-------- Records to process --------
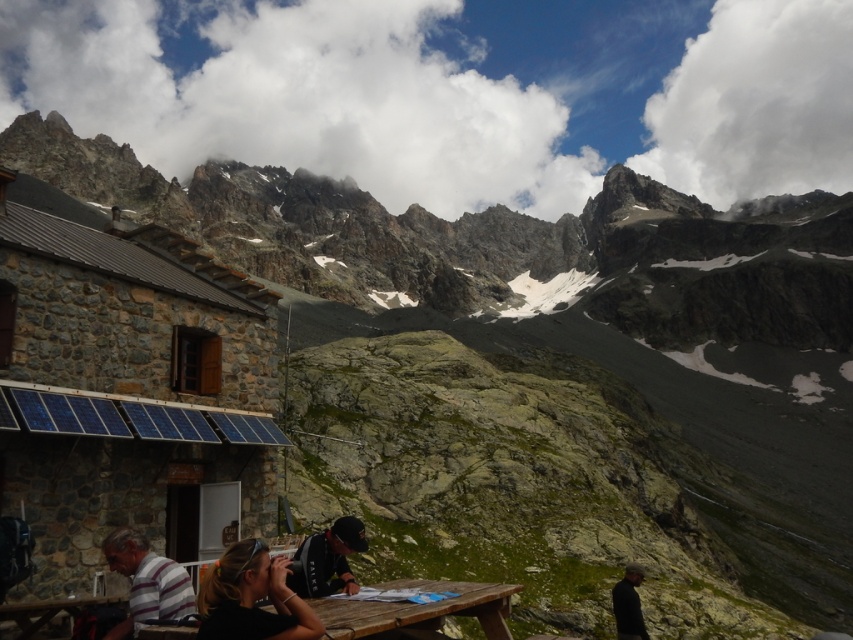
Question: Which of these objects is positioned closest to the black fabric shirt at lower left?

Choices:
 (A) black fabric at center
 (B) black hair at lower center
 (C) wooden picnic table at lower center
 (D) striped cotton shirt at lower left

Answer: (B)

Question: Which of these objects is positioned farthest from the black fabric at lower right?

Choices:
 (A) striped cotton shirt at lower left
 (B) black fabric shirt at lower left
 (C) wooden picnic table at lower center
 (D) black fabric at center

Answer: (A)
--------
● **Given problem**
Rewrite the lines above with every instance of "picnic table" replaced by "dining table", leaving everything else as it is. Omit the pictures from your answer.

● **Solution to this problem**
Question: Which of these objects is positioned closest to the black fabric shirt at lower left?

Choices:
 (A) black fabric at center
 (B) black hair at lower center
 (C) wooden dining table at lower center
 (D) striped cotton shirt at lower left

Answer: (B)

Question: Which of these objects is positioned farthest from the black fabric at lower right?

Choices:
 (A) striped cotton shirt at lower left
 (B) black fabric shirt at lower left
 (C) wooden dining table at lower center
 (D) black fabric at center

Answer: (A)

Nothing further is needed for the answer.